Start of Block

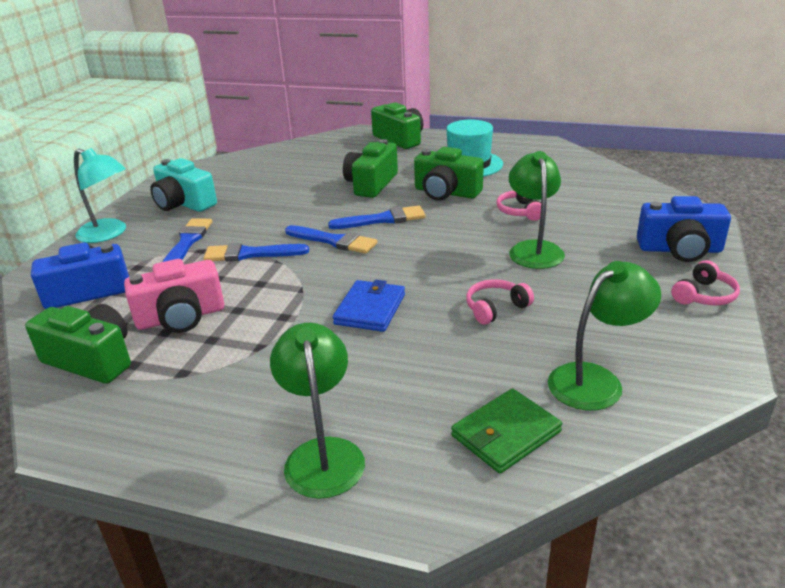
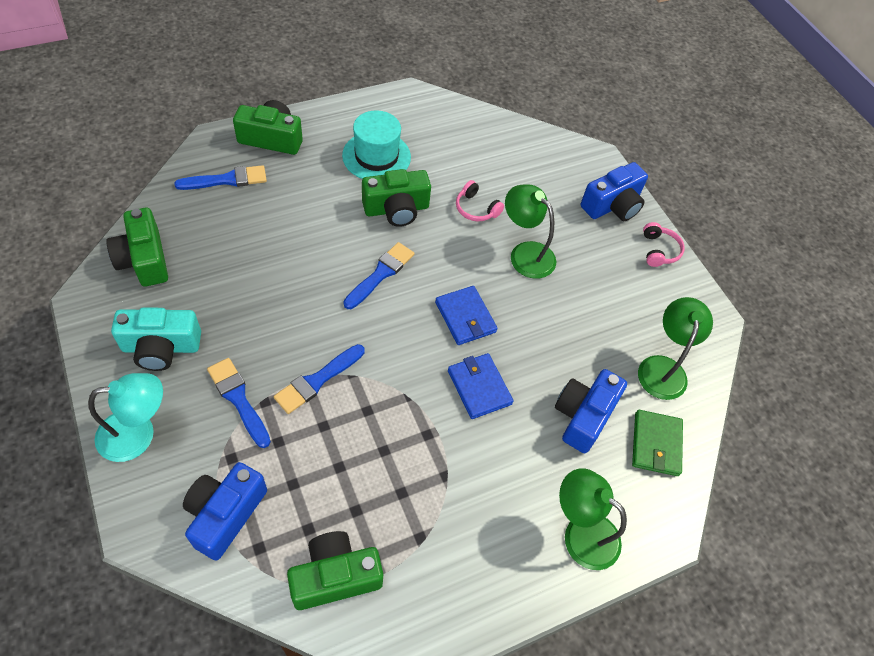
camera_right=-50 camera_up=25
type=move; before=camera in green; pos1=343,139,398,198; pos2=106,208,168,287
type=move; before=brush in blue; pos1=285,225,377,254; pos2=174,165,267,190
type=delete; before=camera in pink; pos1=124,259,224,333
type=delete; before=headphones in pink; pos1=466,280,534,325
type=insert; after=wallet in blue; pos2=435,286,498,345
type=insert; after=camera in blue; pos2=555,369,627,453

End of Block

> **Exercise**
Could you transcribe all of the data exactly, keeping every picture out of the copy?

> **Expected answer**
camera_right=-50 camera_up=25
type=move; before=camera in green; pos1=343,139,398,198; pos2=106,208,168,287
type=move; before=brush in blue; pos1=285,225,377,254; pos2=174,165,267,190
type=delete; before=camera in pink; pos1=124,259,224,333
type=delete; before=headphones in pink; pos1=466,280,534,325
type=insert; after=wallet in blue; pos2=435,286,498,345
type=insert; after=camera in blue; pos2=555,369,627,453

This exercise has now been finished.